*** Begin section ***
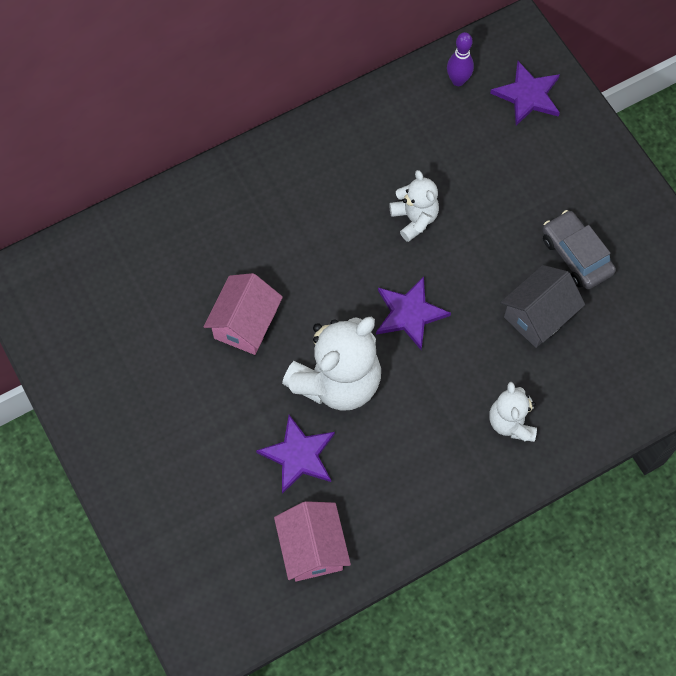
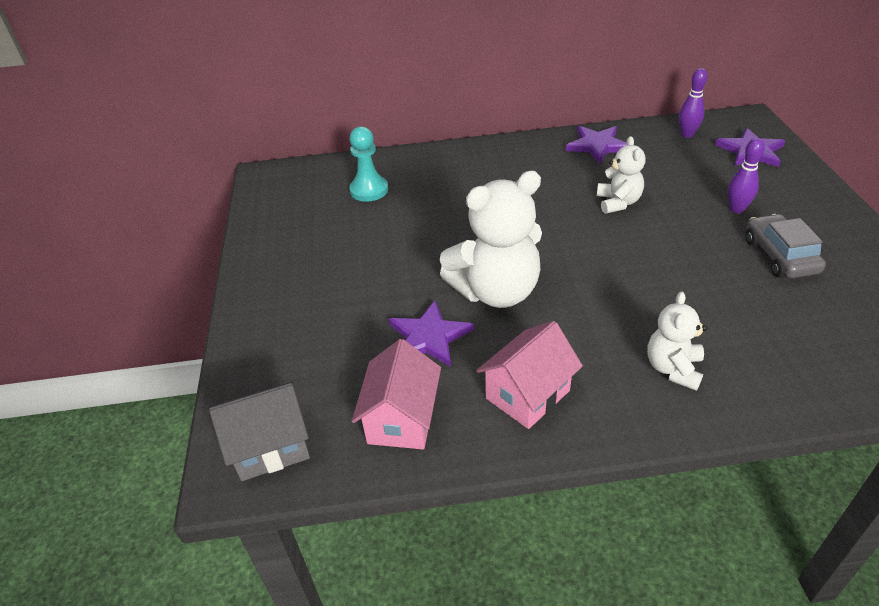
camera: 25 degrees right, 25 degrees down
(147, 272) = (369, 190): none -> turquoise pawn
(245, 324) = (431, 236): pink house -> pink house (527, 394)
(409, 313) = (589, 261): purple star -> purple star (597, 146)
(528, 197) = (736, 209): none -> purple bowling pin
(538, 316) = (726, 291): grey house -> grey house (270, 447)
*** End section ***
Without the images, write out each line of the data verbatim.

camera: 25 degrees right, 25 degrees down
(147, 272) = (369, 190): none -> turquoise pawn
(245, 324) = (431, 236): pink house -> pink house (527, 394)
(409, 313) = (589, 261): purple star -> purple star (597, 146)
(528, 197) = (736, 209): none -> purple bowling pin
(538, 316) = (726, 291): grey house -> grey house (270, 447)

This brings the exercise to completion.